WHAT THIS TASK INVOLVES
Instruction for the entries below: return the part that opens with the line containing "POT1: 100k (0V, N019, wiper" and closes with the line containing "D9: none -> zener 4.7V (A N005, K N014)", exactly, and no pictures.

MATERIAL SHOWN
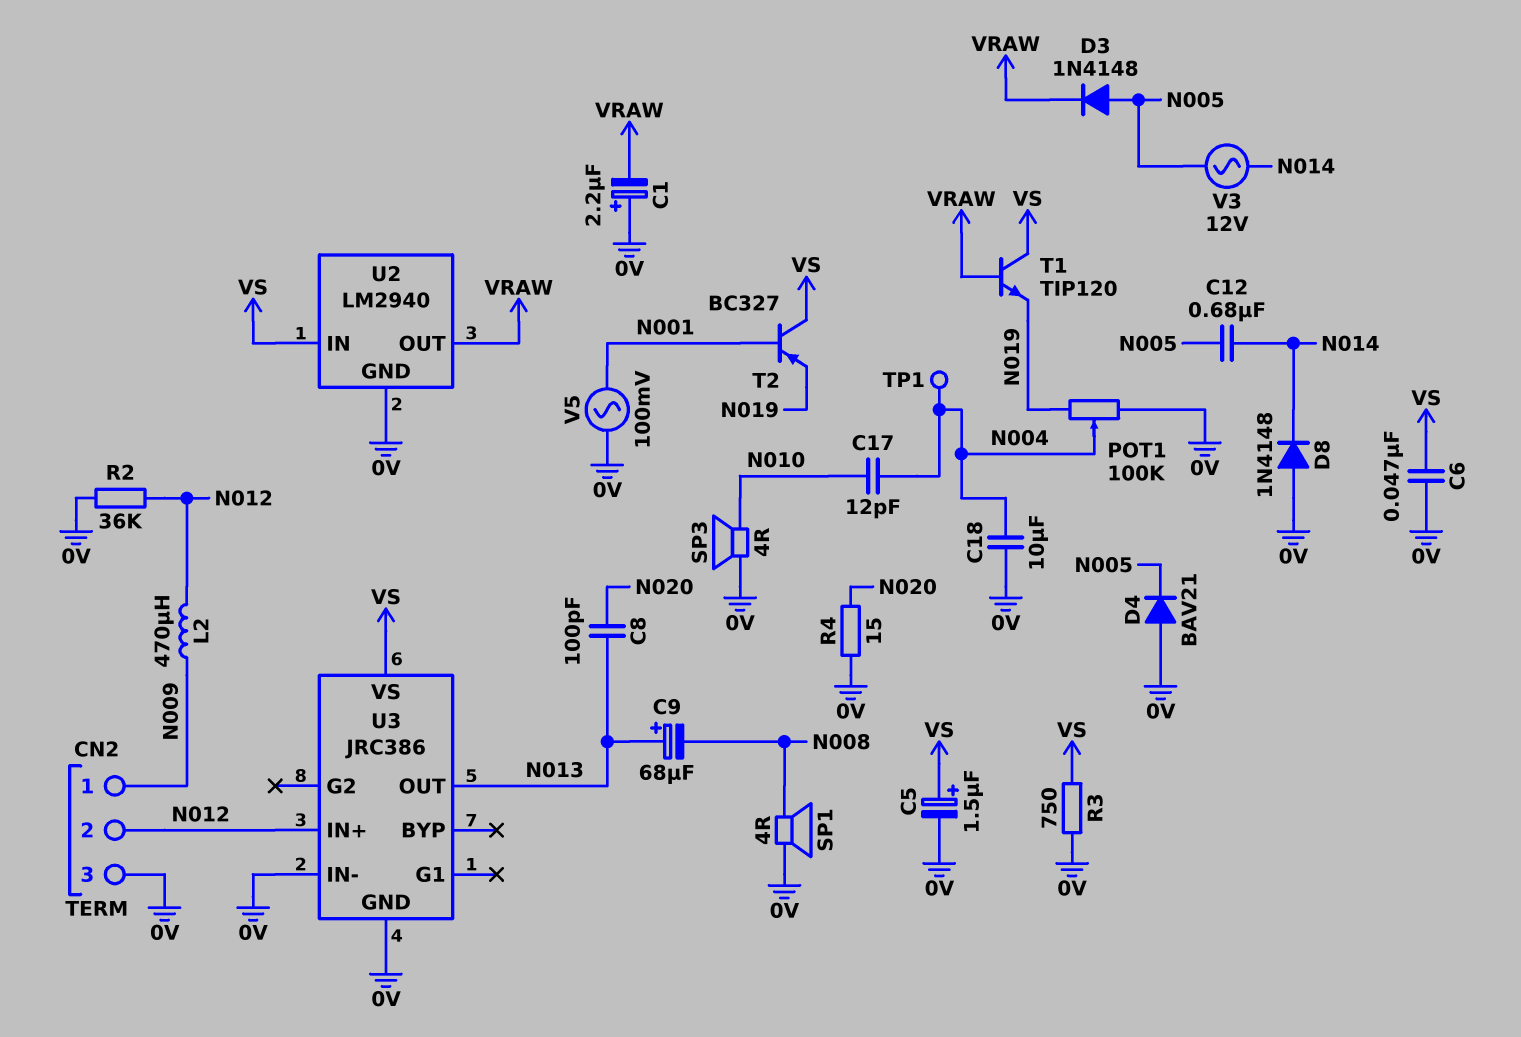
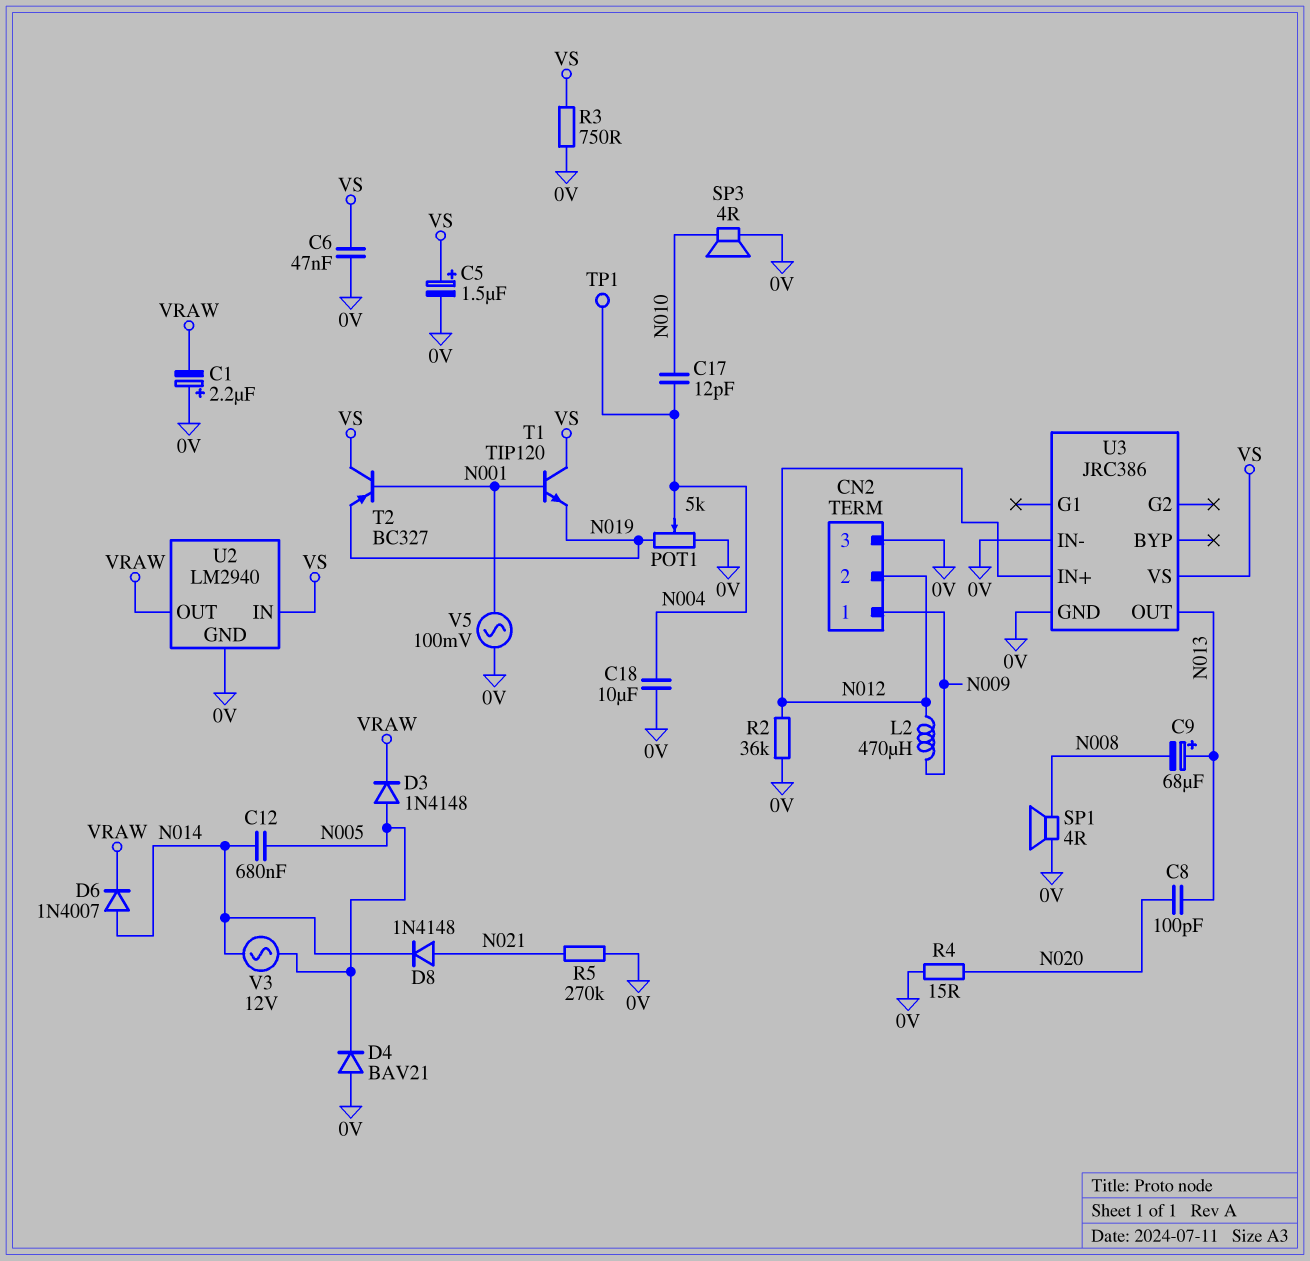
D6: none -> diode 1N4007 (A N014, K VRAW)
D8: diode 1N4148 (A 0V, K N014) -> diode 1N4148 (A N021, K N014)
POT1: 100k (0V, N019, wiper N004) -> 5k (0V, N019, wiper N004)
R5: none -> 270k (0V, N021)
T1: NPN TIP120 (B VRAW, C VS, E N019) -> NPN TIP120 (B N001, C VS, E N019)

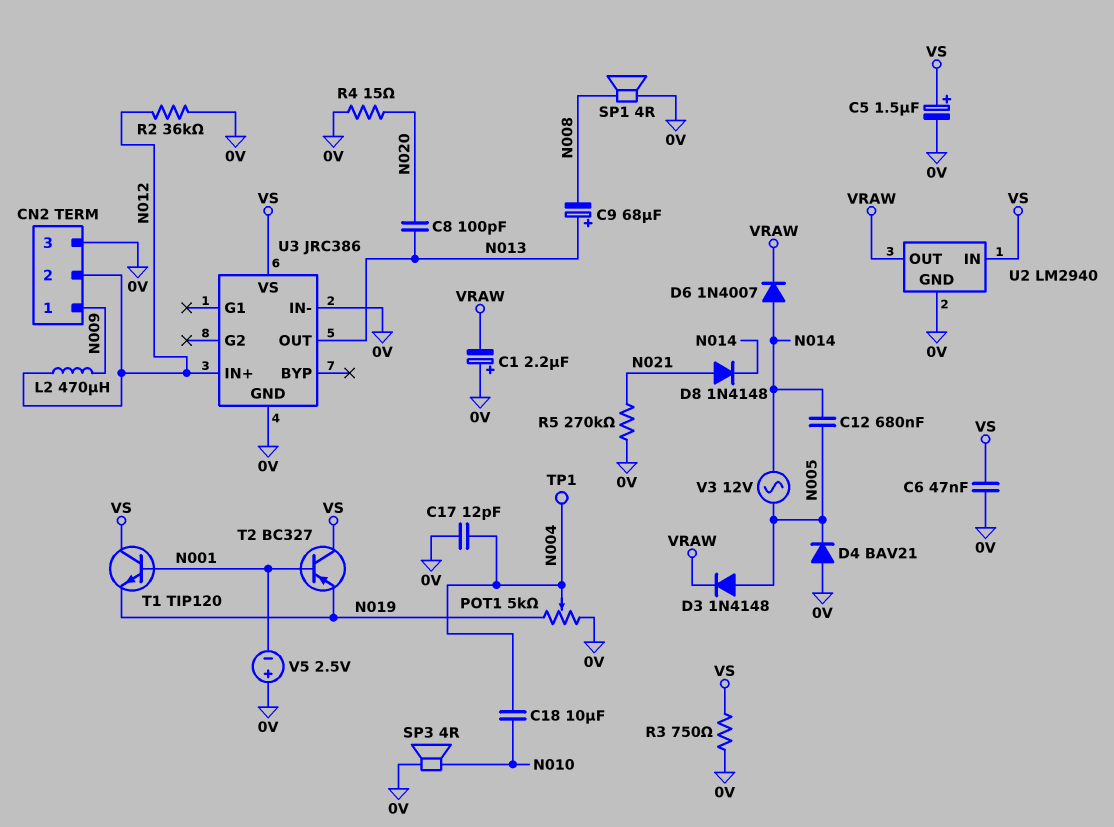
C17: 12pF (N004, N010) -> 12pF (0V, N004)
C18: 10uF (0V, N004) -> 10uF (N004, N010)
V5: AC 100mV (0V, N001) -> 2.5V (plus 0V, minus N001)

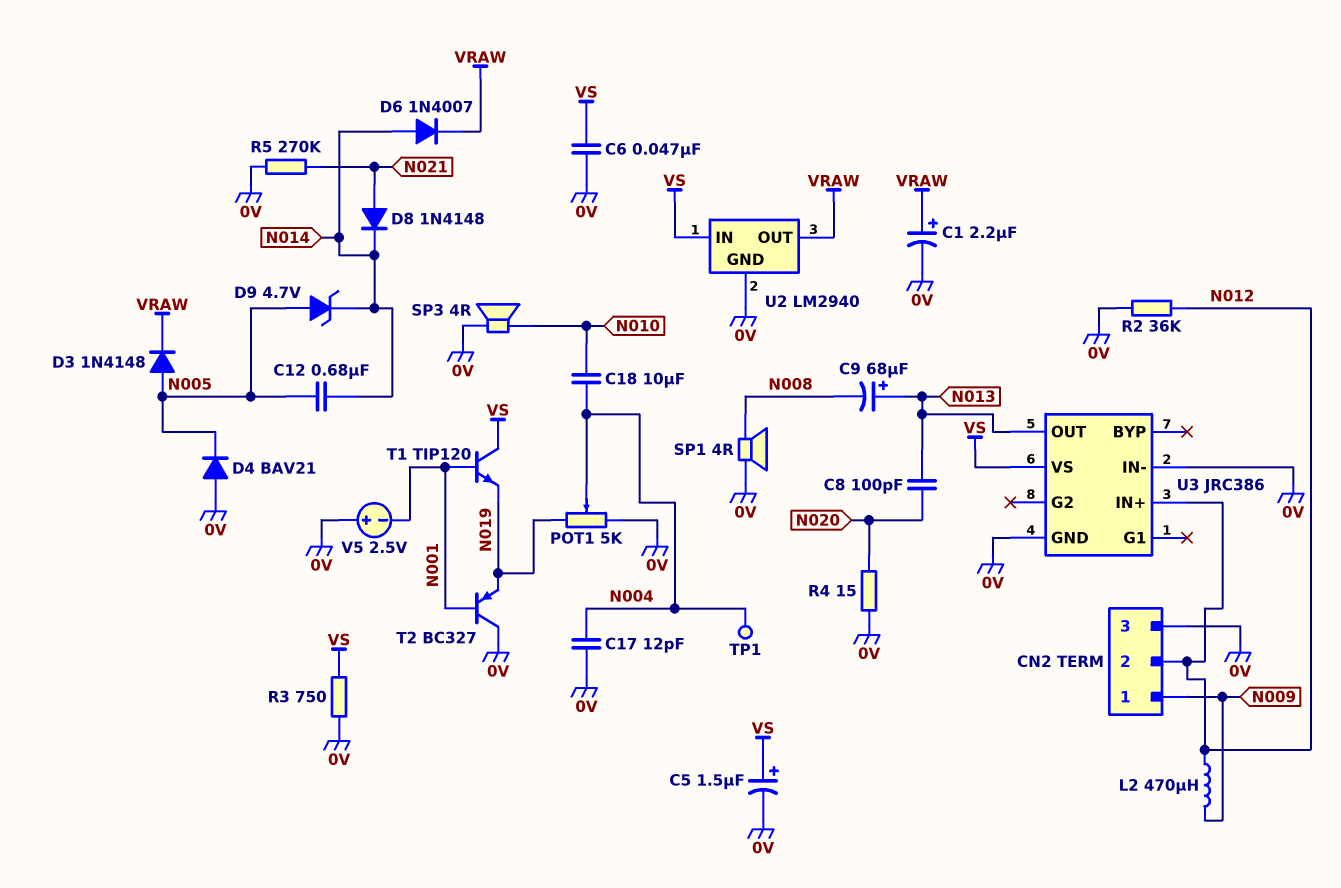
C1: 2.2uF (plus 0V, minus VRAW) -> 2.2uF (plus VRAW, minus 0V)
D9: none -> zener 4.7V (A N005, K N014)
T2: PNP BC327 (B N001, C VS, E N019) -> PNP BC327 (B N001, C 0V, E N019)
V3: AC 12V (N005, N014) -> none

OUTPUT OF THE TASK
POT1: 100k (0V, N019, wiper N004) -> 5k (0V, N019, wiper N004)
R5: none -> 270k (0V, N021)
T1: NPN TIP120 (B VRAW, C VS, E N019) -> NPN TIP120 (B N001, C VS, E N019)

C17: 12pF (N004, N010) -> 12pF (0V, N004)
C18: 10uF (0V, N004) -> 10uF (N004, N010)
V5: AC 100mV (0V, N001) -> 2.5V (plus 0V, minus N001)

C1: 2.2uF (plus 0V, minus VRAW) -> 2.2uF (plus VRAW, minus 0V)
D9: none -> zener 4.7V (A N005, K N014)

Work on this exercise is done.